[DESCRIPTION OF THE TASK]
Within the entries below, the lines from the one with "white star: 3 -> 1" through the one with "turquoise book: 4 -> 6" are to be set down exactly, both ends kept.

Extracted records
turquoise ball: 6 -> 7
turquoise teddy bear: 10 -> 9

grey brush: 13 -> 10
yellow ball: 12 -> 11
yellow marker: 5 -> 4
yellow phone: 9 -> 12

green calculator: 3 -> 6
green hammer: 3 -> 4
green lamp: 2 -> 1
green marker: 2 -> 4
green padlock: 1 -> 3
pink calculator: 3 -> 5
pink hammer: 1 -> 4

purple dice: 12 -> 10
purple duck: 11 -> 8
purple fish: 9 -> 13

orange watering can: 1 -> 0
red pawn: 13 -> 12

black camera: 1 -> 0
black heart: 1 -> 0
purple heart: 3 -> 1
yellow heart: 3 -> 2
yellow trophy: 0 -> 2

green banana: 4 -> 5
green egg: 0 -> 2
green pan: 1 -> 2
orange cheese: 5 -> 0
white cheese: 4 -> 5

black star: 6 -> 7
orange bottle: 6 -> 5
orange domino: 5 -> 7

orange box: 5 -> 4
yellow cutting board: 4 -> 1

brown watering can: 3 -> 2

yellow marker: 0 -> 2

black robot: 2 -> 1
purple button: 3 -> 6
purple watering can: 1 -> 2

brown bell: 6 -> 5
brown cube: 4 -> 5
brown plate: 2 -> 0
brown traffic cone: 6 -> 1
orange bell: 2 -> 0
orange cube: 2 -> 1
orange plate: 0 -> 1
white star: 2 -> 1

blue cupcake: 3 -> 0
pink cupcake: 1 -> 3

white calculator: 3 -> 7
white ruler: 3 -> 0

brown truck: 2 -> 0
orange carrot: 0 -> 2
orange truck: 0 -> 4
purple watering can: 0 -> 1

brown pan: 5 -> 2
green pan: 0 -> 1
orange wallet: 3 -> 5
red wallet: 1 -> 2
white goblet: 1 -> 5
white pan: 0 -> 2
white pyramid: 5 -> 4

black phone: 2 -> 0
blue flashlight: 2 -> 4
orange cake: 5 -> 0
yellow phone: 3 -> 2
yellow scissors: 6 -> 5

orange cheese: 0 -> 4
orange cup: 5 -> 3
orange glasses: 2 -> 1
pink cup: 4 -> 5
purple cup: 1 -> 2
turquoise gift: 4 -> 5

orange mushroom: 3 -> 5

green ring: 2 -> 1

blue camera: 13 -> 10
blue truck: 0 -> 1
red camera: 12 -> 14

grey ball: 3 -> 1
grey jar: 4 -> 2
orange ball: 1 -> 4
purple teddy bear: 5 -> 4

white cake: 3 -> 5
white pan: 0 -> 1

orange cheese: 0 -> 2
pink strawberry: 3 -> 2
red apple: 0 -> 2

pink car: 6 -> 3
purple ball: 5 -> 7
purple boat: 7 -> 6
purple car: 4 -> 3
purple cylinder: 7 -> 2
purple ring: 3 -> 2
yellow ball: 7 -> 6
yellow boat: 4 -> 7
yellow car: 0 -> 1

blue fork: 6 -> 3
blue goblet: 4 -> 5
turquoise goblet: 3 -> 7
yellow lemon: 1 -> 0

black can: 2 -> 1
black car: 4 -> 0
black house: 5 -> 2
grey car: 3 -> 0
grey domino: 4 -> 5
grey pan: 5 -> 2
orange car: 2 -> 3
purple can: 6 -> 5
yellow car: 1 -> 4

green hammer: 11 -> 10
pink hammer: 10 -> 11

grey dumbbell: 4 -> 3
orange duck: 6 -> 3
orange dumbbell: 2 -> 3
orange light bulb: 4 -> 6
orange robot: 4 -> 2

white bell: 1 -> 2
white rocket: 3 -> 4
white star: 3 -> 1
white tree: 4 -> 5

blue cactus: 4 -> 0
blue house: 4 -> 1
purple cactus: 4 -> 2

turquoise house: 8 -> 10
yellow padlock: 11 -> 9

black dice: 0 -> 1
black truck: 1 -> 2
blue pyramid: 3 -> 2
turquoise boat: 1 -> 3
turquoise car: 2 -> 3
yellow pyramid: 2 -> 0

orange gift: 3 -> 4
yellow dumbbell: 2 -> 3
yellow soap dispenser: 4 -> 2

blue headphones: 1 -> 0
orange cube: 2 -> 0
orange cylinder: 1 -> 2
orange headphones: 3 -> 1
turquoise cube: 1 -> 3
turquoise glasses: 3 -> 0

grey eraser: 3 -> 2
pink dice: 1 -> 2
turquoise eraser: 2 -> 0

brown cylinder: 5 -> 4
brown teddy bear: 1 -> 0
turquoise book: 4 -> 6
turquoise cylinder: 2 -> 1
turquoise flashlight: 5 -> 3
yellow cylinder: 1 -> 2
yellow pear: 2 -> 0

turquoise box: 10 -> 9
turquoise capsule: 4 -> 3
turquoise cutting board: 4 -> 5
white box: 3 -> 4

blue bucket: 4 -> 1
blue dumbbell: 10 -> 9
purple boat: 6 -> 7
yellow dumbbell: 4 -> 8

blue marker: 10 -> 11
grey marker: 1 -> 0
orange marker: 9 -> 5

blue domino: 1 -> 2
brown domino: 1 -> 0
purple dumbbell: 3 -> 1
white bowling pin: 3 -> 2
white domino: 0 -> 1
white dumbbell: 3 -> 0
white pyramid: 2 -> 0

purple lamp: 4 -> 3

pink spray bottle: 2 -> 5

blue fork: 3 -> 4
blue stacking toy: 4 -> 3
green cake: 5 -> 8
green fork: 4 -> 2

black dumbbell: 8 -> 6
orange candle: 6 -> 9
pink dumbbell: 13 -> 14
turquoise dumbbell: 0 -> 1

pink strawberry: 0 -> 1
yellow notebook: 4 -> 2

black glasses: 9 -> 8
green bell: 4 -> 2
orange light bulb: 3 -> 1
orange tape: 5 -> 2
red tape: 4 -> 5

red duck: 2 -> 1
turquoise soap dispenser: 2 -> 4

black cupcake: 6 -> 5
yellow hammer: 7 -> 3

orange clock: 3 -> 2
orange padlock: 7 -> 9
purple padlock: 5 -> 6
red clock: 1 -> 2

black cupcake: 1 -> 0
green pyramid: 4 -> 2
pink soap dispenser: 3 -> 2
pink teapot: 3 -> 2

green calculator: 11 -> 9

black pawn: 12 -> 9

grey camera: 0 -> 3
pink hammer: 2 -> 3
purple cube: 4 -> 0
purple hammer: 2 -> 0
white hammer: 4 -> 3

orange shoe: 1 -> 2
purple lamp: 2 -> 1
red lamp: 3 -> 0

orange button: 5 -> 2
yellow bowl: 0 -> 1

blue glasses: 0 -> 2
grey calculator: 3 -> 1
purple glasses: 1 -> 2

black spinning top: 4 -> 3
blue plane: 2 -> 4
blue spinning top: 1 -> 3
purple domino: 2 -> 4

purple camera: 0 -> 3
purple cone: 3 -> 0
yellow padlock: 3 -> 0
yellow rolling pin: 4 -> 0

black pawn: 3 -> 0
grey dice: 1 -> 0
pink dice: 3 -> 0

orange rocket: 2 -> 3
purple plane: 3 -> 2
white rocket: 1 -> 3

[EXERCISE RESULT]
white star: 3 -> 1
white tree: 4 -> 5

blue cactus: 4 -> 0
blue house: 4 -> 1
purple cactus: 4 -> 2

turquoise house: 8 -> 10
yellow padlock: 11 -> 9

black dice: 0 -> 1
black truck: 1 -> 2
blue pyramid: 3 -> 2
turquoise boat: 1 -> 3
turquoise car: 2 -> 3
yellow pyramid: 2 -> 0

orange gift: 3 -> 4
yellow dumbbell: 2 -> 3
yellow soap dispenser: 4 -> 2

blue headphones: 1 -> 0
orange cube: 2 -> 0
orange cylinder: 1 -> 2
orange headphones: 3 -> 1
turquoise cube: 1 -> 3
turquoise glasses: 3 -> 0

grey eraser: 3 -> 2
pink dice: 1 -> 2
turquoise eraser: 2 -> 0

brown cylinder: 5 -> 4
brown teddy bear: 1 -> 0
turquoise book: 4 -> 6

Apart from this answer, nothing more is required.